* _Exercise directions_
Only one span of the listing below should come back. It runs from the line with "yellow cup [226,61,276,126] -> none" through the line with "none -> yellow button [809,293,853,336]", and each of its lines must be reproduced exactly.

* _Information shown_
++++++++++

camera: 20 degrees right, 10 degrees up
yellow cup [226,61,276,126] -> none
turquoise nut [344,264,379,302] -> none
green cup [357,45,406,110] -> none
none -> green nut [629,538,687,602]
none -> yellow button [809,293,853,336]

++++++++++

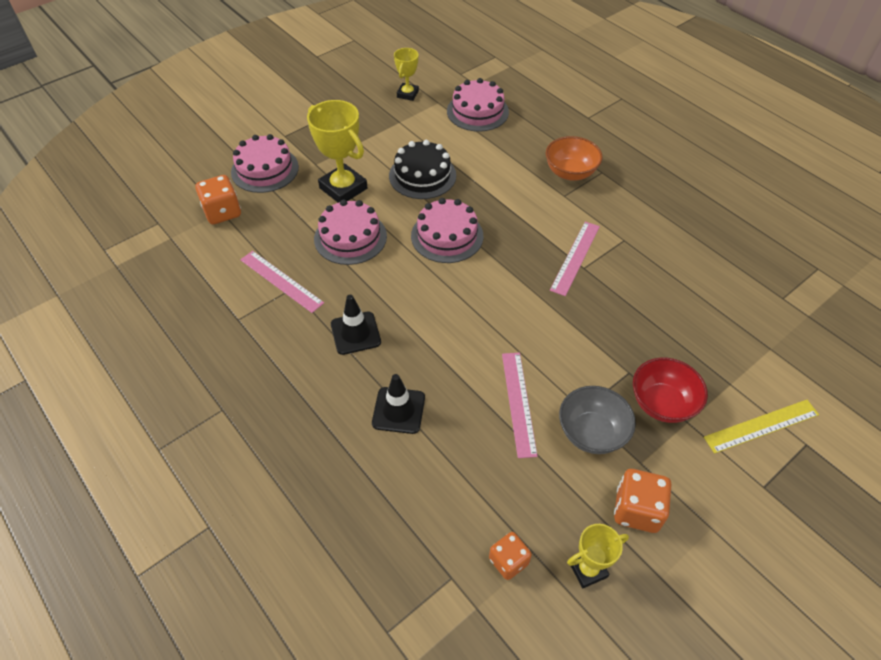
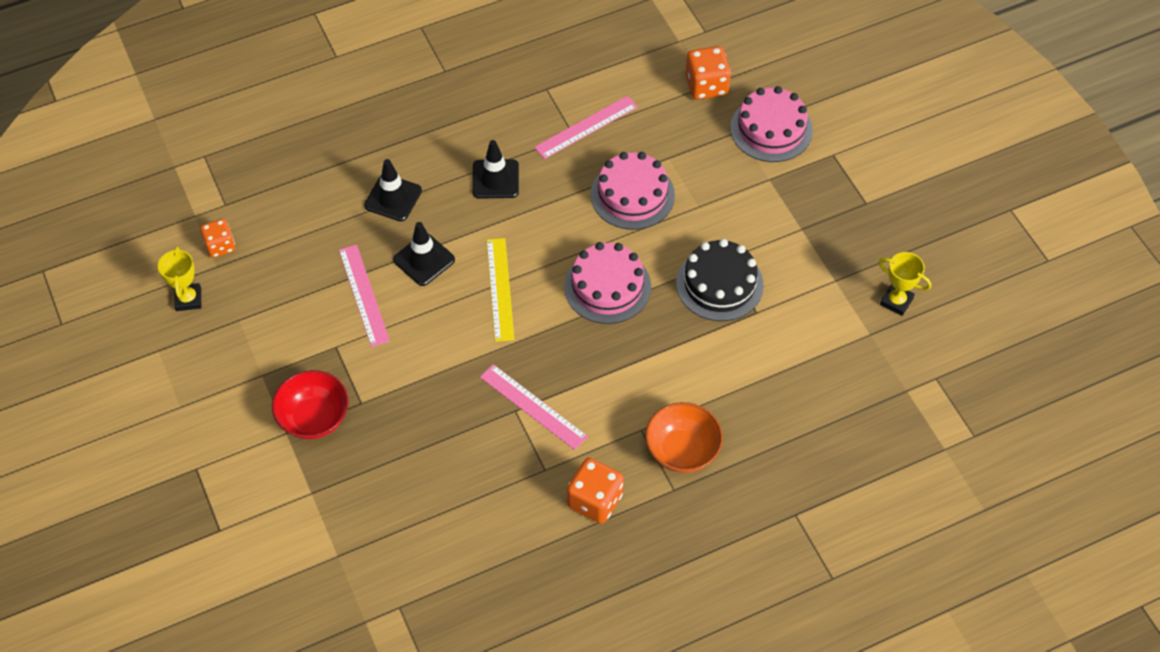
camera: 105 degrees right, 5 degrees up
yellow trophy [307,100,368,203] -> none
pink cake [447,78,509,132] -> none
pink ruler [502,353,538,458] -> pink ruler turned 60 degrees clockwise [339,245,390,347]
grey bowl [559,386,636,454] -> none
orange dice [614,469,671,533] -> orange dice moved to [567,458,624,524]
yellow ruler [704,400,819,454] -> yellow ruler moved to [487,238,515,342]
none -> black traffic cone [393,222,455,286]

++++++++++

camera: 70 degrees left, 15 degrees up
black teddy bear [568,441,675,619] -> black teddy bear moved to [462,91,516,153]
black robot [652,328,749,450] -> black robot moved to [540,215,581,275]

++++++++++

* _Final answer_
yellow cup [226,61,276,126] -> none
turquoise nut [344,264,379,302] -> none
green cup [357,45,406,110] -> none
none -> green nut [629,538,687,602]
none -> yellow button [809,293,853,336]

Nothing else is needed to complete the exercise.